Problem requirements:
For the entries below, repeat exactly each line starting with the one that contains "window: (80, 191) -> (61, 170), added" and going on through the one that contains "pallet: (299, 542) -> (278, 149), moved", and no others.

(Layout difference records)

[Start of section]

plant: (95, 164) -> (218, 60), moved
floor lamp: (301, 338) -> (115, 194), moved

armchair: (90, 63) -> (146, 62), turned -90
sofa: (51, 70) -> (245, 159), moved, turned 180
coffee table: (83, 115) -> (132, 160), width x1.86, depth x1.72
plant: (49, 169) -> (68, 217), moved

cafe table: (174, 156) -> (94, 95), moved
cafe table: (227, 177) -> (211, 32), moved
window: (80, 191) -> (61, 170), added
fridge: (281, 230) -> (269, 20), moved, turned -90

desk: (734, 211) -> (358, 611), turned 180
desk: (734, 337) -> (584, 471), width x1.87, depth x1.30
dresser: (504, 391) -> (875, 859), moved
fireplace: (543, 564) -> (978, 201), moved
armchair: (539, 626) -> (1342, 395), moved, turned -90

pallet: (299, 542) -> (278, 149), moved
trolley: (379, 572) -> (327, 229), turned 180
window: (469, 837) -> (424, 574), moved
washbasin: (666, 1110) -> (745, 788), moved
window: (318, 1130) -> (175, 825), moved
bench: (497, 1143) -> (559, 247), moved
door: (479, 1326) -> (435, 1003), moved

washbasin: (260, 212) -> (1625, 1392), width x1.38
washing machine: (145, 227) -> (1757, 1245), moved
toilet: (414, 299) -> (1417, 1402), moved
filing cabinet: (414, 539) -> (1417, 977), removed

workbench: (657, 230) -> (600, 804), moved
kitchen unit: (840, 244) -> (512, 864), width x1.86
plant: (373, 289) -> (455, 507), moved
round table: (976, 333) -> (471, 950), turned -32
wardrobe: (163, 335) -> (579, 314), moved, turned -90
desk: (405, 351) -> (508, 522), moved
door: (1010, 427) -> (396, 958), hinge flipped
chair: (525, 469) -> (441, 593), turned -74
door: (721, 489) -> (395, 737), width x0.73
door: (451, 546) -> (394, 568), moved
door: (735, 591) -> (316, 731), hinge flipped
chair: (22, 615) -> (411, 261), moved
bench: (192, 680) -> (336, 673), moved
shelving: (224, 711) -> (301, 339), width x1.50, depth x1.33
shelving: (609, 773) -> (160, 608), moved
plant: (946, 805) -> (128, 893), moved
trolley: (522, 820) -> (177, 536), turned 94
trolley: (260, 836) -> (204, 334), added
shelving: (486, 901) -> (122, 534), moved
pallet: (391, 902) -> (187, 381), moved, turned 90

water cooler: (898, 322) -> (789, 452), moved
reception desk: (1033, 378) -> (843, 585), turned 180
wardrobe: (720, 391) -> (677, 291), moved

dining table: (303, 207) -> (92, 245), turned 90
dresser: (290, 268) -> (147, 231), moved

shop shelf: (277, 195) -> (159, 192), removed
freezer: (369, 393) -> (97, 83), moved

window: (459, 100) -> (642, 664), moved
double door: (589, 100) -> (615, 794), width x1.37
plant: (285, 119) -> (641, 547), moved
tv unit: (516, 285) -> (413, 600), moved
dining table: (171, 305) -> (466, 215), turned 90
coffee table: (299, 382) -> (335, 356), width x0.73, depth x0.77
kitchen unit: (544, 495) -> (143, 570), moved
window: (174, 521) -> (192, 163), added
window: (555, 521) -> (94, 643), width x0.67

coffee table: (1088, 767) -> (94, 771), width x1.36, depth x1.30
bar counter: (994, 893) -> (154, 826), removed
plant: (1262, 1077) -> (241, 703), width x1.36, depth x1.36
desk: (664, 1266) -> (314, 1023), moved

[End of section]

Solution for this task:
window: (80, 191) -> (61, 170), added
fridge: (281, 230) -> (269, 20), moved, turned -90

desk: (734, 211) -> (358, 611), turned 180
desk: (734, 337) -> (584, 471), width x1.87, depth x1.30
dresser: (504, 391) -> (875, 859), moved
fireplace: (543, 564) -> (978, 201), moved
armchair: (539, 626) -> (1342, 395), moved, turned -90

pallet: (299, 542) -> (278, 149), moved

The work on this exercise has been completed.